### Exercise instructions
Where in the listing does the string "purple" appear? Copy every line that holds it.

### Given information
-- Opening Marker --
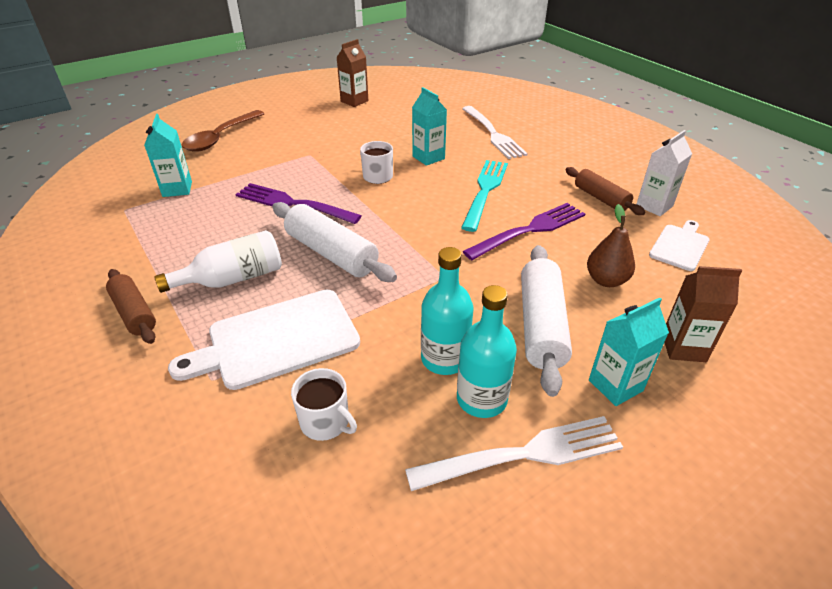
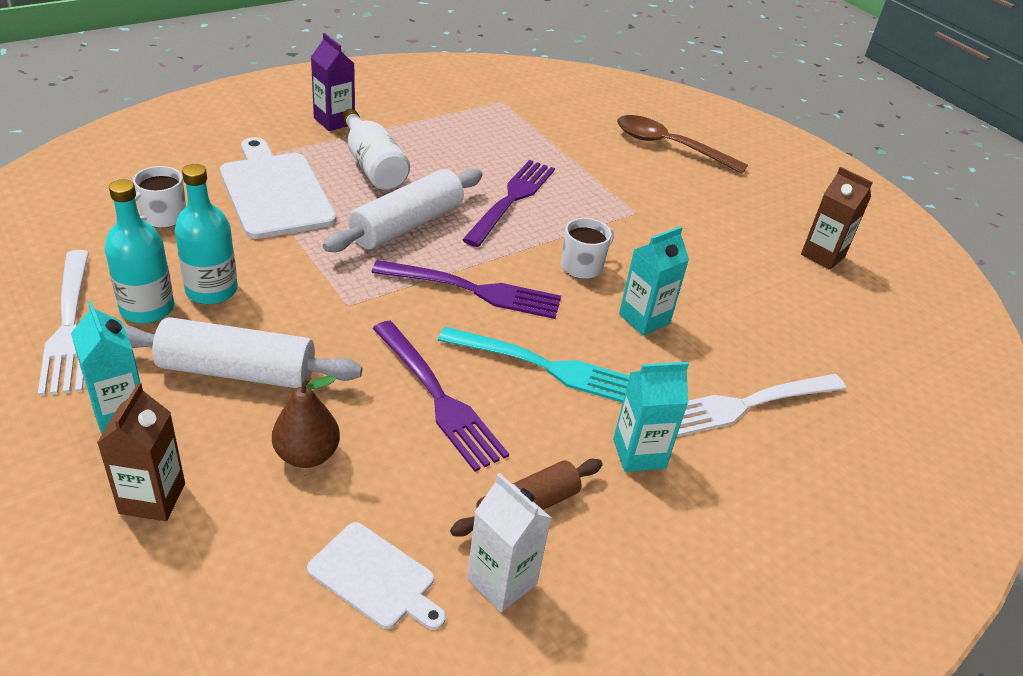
camera: 85 degrees right, 0 degrees up
(134, 313) = (334, 121): brown rolling pin -> purple carton
(177, 189) = (542, 126): turquoise carton -> turquoise carton (639, 454)
(413, 219) = (474, 290): none -> purple fork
-- Closing Marker --
### Output for this task
(134, 313) = (334, 121): brown rolling pin -> purple carton
(413, 219) = (474, 290): none -> purple fork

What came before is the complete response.